◆ **About this task**
Would you copy out exactly the lines of the listing below, beginning with the one that contains "pink 1x1 brick [443,217,495,284]" and ending with the last?

--

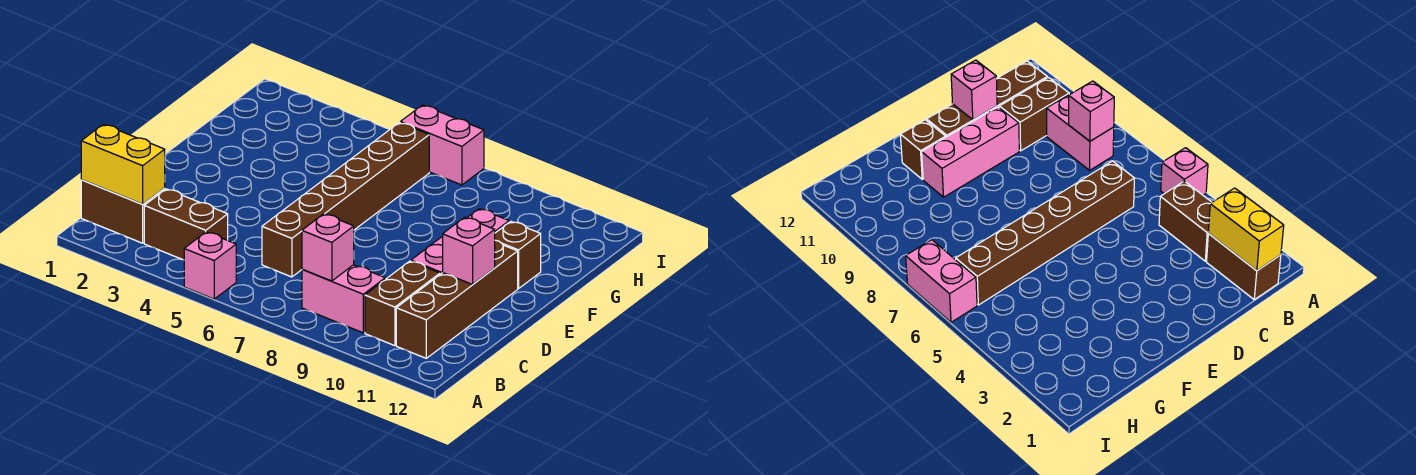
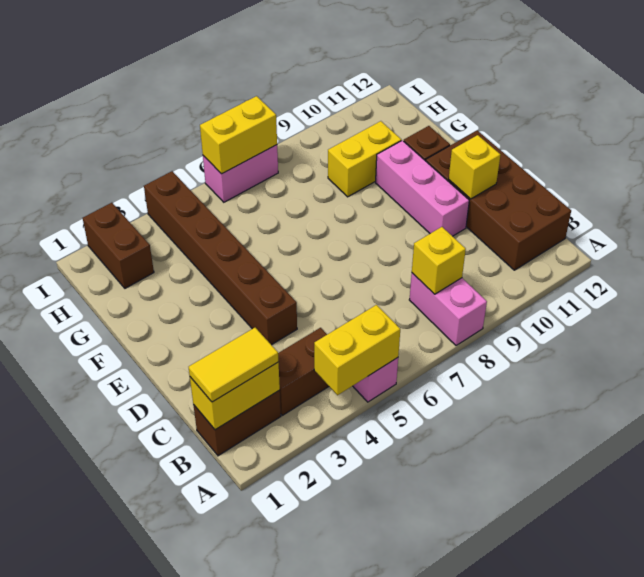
none -> yellow 1x2 brick [314,305,400,395]
none -> yellow 1x2 tile [189,328,279,402]
pink 1x2 brick [302,265,385,333] -> pink 1x2 brick turned to [409,273,487,346]
pink 1x1 brick [302,214,354,281] -> yellow 1x1 brick [412,227,466,294]
brown 1x2 brick [365,261,440,346] -> brown 1x2 brick moved to [83,203,154,288]
brown 1x4 brick [396,240,518,358] -> brown 2x4 brick [426,131,571,270]
brown 1x6 brick [262,123,429,277] -> brown 1x6 brick moved to [144,171,297,345]
pink 1x1 brick [443,217,495,284] -> yellow 1x1 brick [449,135,500,199]
none -> yellow 1x2 brick [328,121,401,197]
none -> yellow 1x2 brick [200,96,277,174]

--

◆ **Task output**
pink 1x1 brick [443,217,495,284] -> yellow 1x1 brick [449,135,500,199]
none -> yellow 1x2 brick [328,121,401,197]
none -> yellow 1x2 brick [200,96,277,174]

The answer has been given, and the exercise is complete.